= TASK DETAILS =
A verbatim reproduction of the lines below, from the line containing "red brick A3:A5" through the line containing "none -> pink cone J3 level 1", both ends included, is the whole required output.

= RECORDS TO USE =
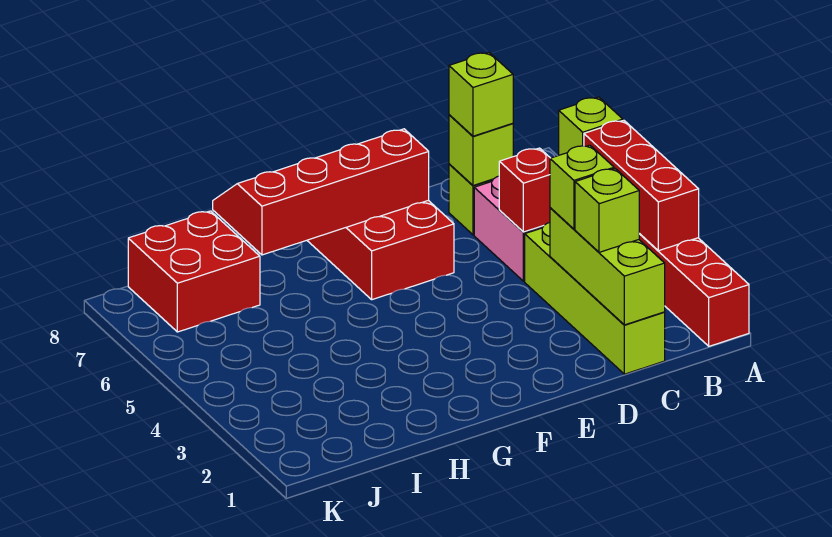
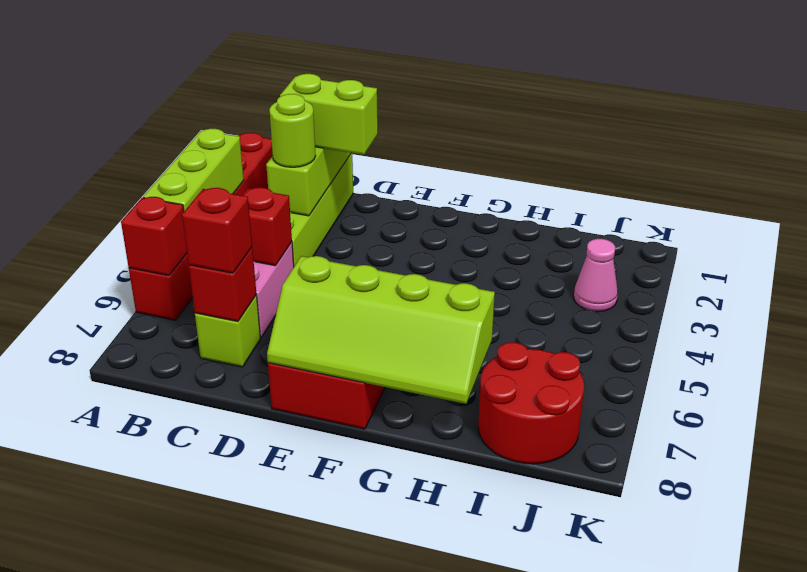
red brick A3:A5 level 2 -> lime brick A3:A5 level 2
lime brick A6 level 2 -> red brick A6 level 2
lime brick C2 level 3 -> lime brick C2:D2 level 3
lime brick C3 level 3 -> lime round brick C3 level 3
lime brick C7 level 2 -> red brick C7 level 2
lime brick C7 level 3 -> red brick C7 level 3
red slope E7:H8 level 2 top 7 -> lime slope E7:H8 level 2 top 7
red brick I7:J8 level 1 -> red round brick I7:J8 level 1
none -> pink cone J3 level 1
==
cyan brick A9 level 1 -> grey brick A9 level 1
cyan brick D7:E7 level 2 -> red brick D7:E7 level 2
--
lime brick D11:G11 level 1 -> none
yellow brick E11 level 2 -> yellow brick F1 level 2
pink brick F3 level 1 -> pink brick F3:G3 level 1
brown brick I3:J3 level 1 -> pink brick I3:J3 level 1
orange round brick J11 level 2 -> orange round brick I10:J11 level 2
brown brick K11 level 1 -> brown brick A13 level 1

= OUTPUT FOR THIS EXERCISE =
red brick A3:A5 level 2 -> lime brick A3:A5 level 2
lime brick A6 level 2 -> red brick A6 level 2
lime brick C2 level 3 -> lime brick C2:D2 level 3
lime brick C3 level 3 -> lime round brick C3 level 3
lime brick C7 level 2 -> red brick C7 level 2
lime brick C7 level 3 -> red brick C7 level 3
red slope E7:H8 level 2 top 7 -> lime slope E7:H8 level 2 top 7
red brick I7:J8 level 1 -> red round brick I7:J8 level 1
none -> pink cone J3 level 1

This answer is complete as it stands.